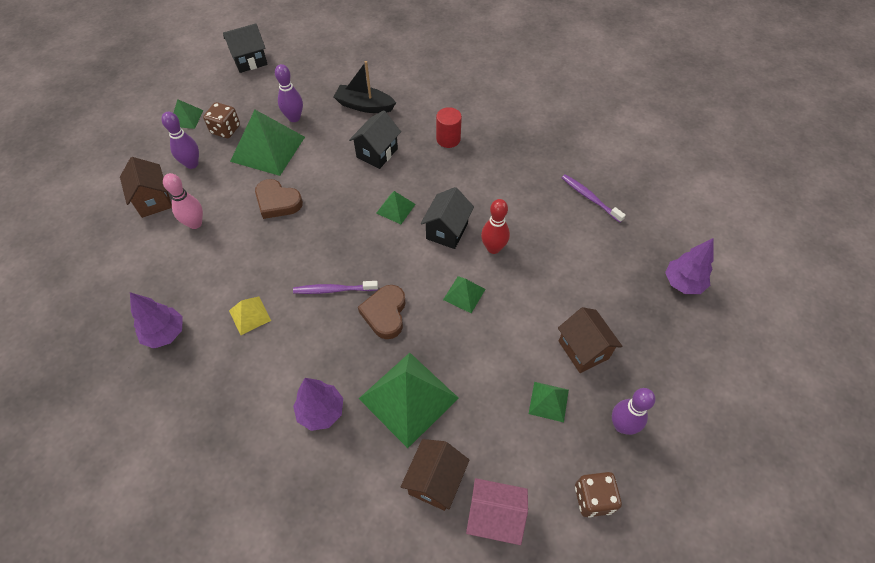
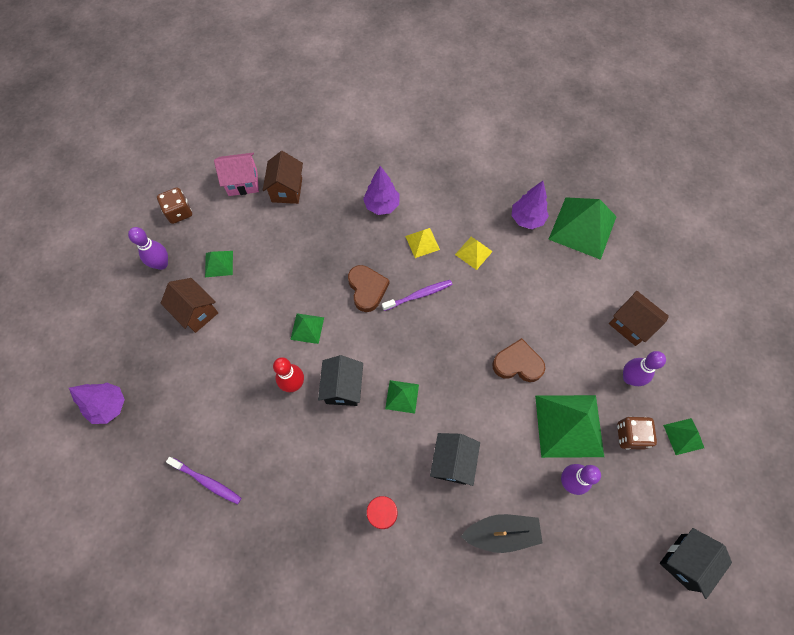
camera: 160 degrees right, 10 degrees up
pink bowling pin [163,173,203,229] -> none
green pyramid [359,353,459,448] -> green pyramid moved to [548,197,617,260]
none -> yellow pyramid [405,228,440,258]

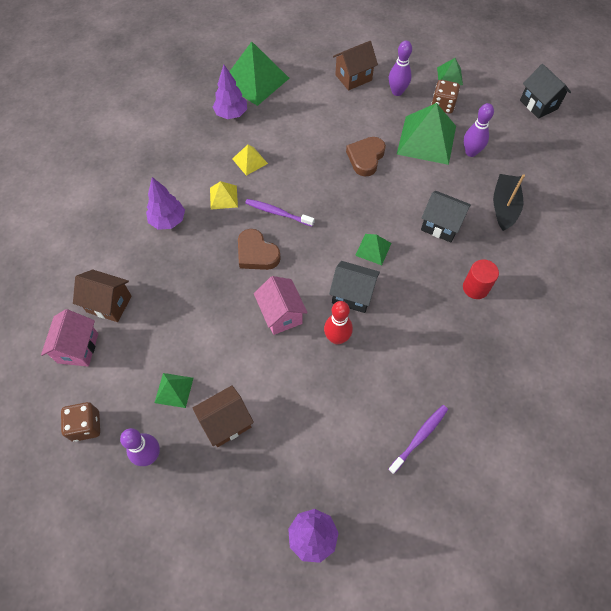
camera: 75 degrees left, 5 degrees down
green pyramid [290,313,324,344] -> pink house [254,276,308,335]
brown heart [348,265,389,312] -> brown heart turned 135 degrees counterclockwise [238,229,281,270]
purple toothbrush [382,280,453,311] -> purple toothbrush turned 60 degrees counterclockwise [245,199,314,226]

● ● ● ● ●

**EXERCISE OBJECTIVE:** Skipping any pictures, transcribe the full listing exactly.

**FINAL ANSWER:**
camera: 160 degrees right, 10 degrees up
pink bowling pin [163,173,203,229] -> none
green pyramid [359,353,459,448] -> green pyramid moved to [548,197,617,260]
none -> yellow pyramid [405,228,440,258]

camera: 75 degrees left, 5 degrees down
green pyramid [290,313,324,344] -> pink house [254,276,308,335]
brown heart [348,265,389,312] -> brown heart turned 135 degrees counterclockwise [238,229,281,270]
purple toothbrush [382,280,453,311] -> purple toothbrush turned 60 degrees counterclockwise [245,199,314,226]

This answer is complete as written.